Report every line of the records that contains the word "Gothenburg", copying each line in full. Case counts, so only matches with the same capitalization qualify.

....

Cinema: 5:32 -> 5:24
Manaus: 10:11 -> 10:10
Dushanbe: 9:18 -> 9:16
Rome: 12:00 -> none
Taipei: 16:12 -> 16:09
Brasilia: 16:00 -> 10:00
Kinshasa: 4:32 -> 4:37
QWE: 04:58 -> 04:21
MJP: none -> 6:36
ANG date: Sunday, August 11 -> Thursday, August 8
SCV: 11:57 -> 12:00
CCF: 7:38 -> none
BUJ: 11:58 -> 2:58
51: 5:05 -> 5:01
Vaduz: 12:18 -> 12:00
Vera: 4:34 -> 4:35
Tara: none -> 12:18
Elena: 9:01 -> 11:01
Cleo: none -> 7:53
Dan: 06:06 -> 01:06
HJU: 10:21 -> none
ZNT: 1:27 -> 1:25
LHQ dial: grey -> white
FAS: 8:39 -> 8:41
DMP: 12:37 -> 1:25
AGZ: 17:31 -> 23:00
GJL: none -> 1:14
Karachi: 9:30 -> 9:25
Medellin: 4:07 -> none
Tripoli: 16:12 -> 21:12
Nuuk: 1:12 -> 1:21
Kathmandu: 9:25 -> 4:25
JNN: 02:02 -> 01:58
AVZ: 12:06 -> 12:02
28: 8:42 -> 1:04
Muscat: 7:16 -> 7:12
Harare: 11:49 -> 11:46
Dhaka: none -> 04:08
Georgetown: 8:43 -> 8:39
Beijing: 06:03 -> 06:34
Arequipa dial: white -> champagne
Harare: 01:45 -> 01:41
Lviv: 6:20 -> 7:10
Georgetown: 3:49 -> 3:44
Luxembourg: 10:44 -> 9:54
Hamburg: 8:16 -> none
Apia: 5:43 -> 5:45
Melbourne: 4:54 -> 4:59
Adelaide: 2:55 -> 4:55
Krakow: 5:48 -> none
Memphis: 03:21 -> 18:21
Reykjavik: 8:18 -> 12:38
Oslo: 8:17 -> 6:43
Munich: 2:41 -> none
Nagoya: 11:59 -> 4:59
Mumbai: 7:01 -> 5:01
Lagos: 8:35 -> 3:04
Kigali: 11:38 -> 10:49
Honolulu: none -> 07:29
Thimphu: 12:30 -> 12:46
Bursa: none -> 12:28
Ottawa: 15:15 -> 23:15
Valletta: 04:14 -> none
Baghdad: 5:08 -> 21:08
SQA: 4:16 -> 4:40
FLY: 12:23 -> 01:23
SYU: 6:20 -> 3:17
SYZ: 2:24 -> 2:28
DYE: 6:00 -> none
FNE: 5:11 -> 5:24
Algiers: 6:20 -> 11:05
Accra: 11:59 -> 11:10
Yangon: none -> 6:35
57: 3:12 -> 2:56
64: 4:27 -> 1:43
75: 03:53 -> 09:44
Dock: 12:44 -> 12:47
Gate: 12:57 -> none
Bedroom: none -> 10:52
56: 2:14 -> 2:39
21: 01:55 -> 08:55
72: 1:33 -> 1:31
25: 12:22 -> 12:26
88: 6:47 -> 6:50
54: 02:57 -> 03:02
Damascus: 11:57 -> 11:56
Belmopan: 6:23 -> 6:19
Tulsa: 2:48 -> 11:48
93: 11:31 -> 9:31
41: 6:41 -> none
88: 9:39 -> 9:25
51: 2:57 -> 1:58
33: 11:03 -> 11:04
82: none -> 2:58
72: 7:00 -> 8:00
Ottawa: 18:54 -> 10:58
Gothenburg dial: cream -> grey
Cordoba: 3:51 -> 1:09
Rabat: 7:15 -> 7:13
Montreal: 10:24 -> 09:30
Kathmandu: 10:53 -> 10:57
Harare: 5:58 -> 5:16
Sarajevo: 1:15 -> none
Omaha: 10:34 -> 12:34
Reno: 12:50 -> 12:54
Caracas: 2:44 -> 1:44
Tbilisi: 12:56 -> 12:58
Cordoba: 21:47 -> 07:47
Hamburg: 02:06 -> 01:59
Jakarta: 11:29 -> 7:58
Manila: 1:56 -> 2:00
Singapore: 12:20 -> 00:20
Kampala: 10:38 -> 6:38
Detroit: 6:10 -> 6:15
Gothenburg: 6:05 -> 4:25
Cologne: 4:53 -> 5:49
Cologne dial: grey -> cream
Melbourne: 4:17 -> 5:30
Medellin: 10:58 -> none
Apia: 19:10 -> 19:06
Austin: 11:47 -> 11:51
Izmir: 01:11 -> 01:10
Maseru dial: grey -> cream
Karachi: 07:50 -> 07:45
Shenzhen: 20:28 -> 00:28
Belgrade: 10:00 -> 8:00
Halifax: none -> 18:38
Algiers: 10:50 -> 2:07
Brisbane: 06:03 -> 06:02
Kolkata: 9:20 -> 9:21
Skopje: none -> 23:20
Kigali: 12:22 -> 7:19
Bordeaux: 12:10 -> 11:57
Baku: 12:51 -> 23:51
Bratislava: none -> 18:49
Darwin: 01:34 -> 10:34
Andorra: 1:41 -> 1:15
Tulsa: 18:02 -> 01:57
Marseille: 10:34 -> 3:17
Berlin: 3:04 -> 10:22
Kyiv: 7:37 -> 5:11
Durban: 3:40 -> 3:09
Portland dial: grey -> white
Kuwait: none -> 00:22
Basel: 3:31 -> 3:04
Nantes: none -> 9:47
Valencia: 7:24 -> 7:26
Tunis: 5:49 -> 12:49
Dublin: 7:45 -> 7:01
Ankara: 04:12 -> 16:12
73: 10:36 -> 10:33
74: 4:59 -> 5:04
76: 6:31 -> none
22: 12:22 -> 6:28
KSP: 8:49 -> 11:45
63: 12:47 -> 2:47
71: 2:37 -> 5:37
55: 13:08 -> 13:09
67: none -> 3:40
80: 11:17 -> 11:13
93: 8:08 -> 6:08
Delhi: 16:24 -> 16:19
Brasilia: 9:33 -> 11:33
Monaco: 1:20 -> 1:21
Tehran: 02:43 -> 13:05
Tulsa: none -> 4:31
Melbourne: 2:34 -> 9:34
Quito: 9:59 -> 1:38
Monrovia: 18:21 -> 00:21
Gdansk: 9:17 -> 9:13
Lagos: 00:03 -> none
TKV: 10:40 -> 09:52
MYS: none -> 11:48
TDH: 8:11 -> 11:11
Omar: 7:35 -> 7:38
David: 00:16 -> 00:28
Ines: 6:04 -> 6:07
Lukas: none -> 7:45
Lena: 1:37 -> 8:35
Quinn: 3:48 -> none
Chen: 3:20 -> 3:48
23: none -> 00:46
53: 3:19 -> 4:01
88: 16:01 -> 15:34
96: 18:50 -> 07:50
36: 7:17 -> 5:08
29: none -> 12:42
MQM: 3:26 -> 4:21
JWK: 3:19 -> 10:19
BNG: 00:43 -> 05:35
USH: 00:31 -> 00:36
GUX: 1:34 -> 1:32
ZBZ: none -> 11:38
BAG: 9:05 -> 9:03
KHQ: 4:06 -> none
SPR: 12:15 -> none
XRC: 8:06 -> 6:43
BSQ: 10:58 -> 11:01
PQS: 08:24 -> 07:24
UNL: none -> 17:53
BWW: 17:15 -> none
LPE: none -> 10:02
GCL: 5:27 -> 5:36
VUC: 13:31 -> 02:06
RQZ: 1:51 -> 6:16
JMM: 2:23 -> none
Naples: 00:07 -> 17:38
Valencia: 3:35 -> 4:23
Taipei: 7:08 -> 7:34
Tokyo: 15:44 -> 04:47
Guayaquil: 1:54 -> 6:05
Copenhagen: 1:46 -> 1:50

....

> [Exercise solution]
Gothenburg dial: cream -> grey
Gothenburg: 6:05 -> 4:25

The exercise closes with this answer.